[Collected material]

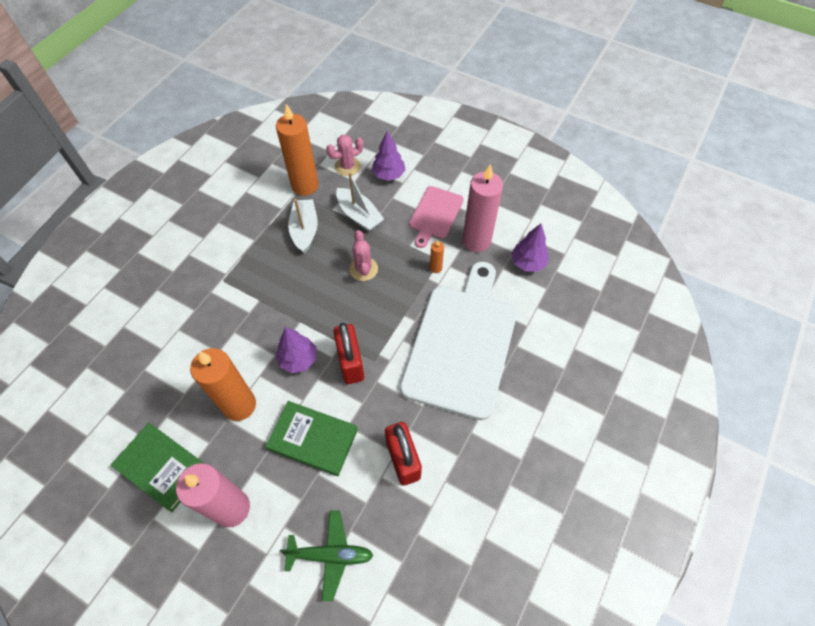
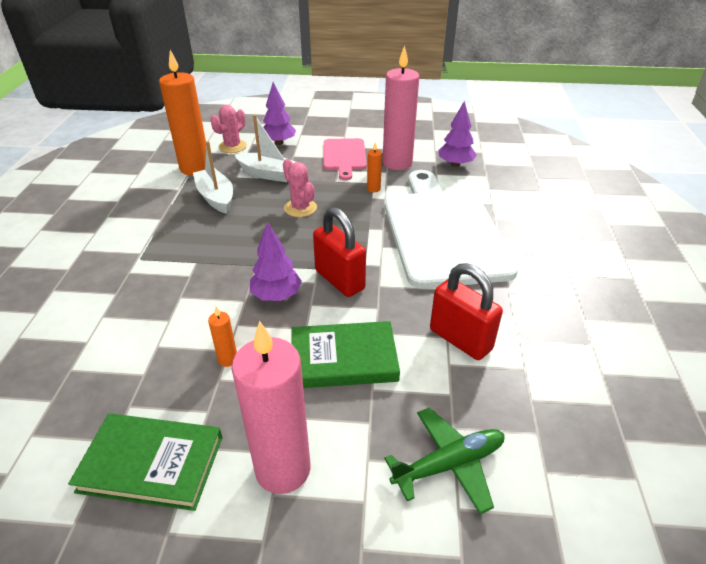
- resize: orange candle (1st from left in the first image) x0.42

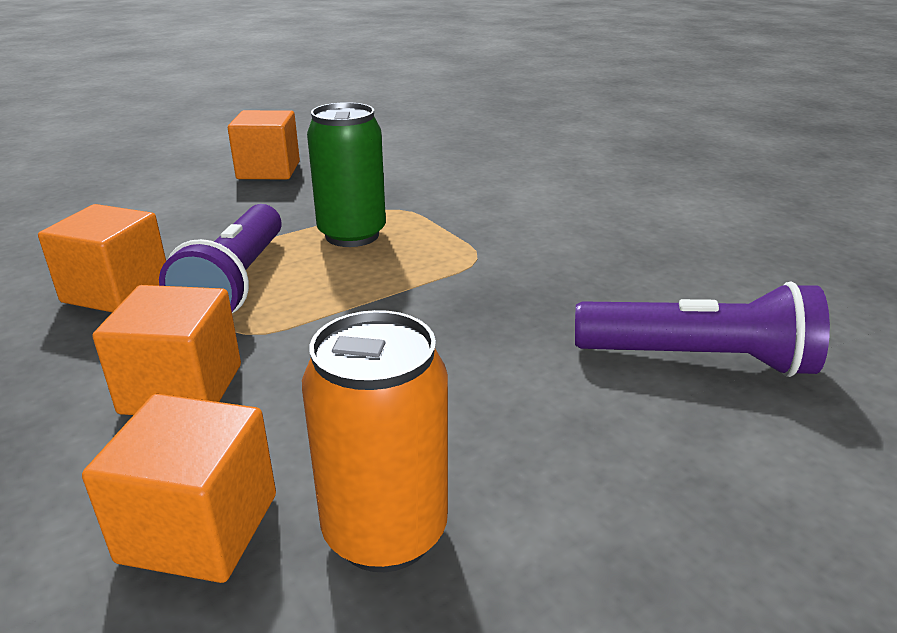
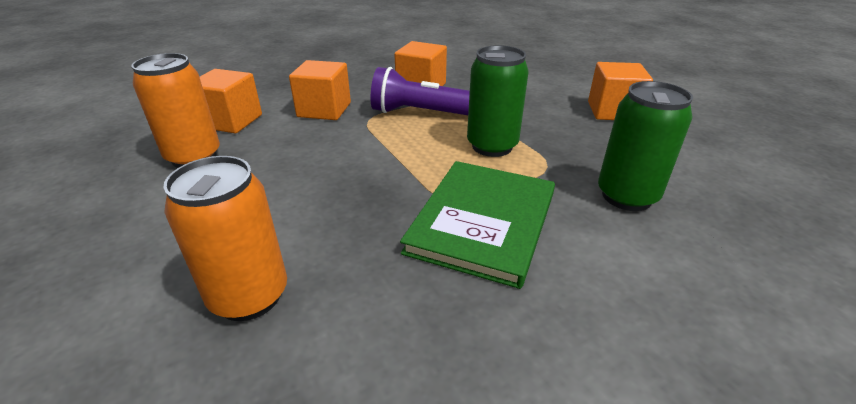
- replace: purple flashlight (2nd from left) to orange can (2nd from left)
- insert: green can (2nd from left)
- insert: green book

[/Collected material]

Problem: Copy down every line of the material above that includes the string "insert".

Reply to the exercise:
- insert: green can (2nd from left)
- insert: green book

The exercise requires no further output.